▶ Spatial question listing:
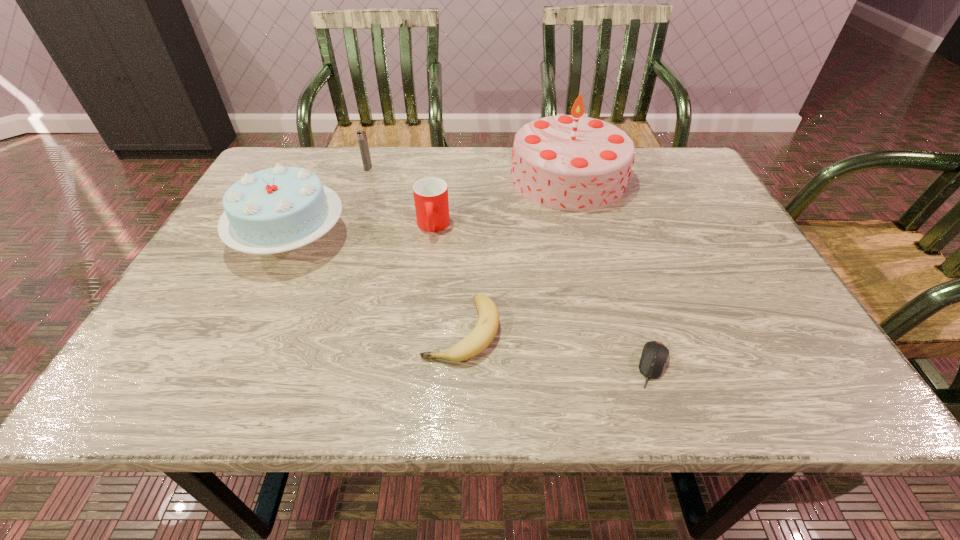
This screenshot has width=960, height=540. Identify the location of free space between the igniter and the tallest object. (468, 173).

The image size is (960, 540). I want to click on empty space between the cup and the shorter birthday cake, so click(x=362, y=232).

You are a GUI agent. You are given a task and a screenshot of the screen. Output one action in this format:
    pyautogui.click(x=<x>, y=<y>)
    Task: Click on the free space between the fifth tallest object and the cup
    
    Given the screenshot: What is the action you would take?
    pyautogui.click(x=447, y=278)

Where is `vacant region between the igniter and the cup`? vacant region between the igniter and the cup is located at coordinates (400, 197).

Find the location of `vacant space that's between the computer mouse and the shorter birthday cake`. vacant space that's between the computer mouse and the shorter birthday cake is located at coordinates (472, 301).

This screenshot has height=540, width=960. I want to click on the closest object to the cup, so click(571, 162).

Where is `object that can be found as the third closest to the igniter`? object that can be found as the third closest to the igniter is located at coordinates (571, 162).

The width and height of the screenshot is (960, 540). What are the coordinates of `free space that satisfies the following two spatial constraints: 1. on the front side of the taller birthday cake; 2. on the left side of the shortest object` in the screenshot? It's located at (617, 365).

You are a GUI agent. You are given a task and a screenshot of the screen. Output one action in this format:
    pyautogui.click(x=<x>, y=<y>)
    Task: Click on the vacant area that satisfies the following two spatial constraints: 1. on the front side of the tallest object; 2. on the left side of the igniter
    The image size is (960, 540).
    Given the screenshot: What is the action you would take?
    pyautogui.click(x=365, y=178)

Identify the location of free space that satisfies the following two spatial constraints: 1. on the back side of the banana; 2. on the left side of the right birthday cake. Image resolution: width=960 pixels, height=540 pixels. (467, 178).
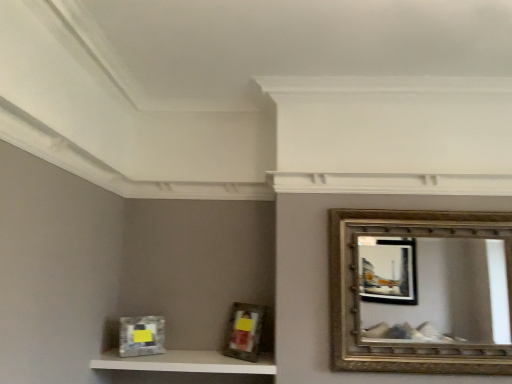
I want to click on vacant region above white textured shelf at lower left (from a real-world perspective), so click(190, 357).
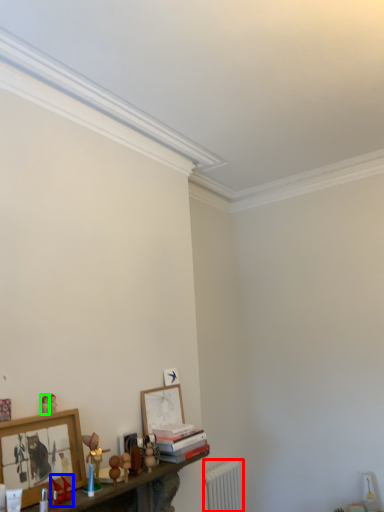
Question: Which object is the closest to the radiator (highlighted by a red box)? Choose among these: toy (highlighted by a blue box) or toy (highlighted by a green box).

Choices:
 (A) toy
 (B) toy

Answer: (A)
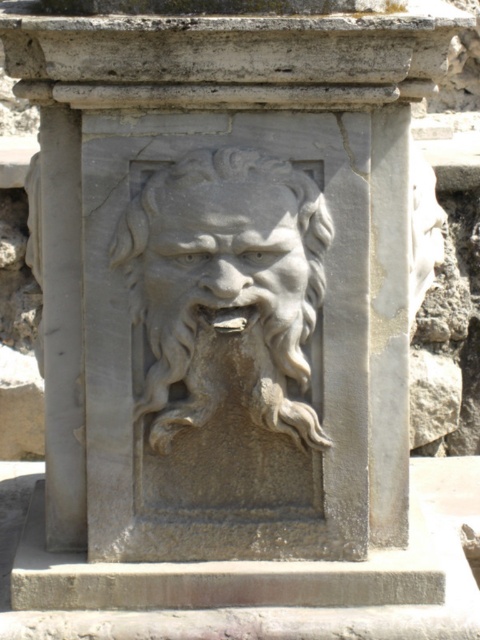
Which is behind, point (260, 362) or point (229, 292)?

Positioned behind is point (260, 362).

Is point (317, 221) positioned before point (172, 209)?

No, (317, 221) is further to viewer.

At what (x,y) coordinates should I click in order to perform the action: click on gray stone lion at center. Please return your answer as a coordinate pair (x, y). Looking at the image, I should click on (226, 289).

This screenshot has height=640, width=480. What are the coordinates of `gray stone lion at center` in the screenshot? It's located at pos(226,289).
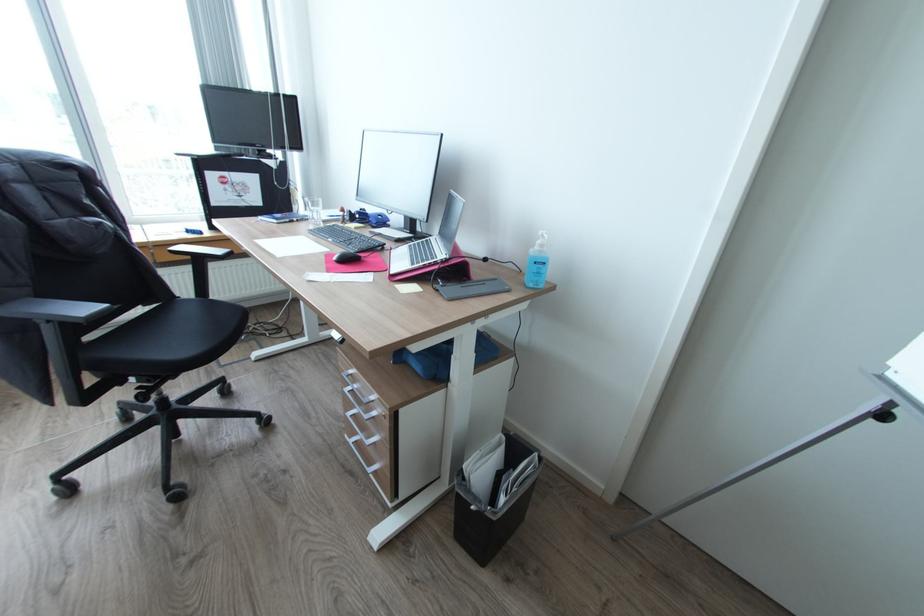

▶ Goal: Select every line of the listing above that contains the string "stone", treating case as significant.

▶ Task solution:
At what (x,y) coordinates should I click in order to perform the action: click on gray stone lion at center. Please return your answer as a coordinate pair (x, y). Looking at the image, I should click on (226, 289).
This screenshot has height=640, width=480. What are the coordinates of `gray stone lion at center` in the screenshot? It's located at pos(226,289).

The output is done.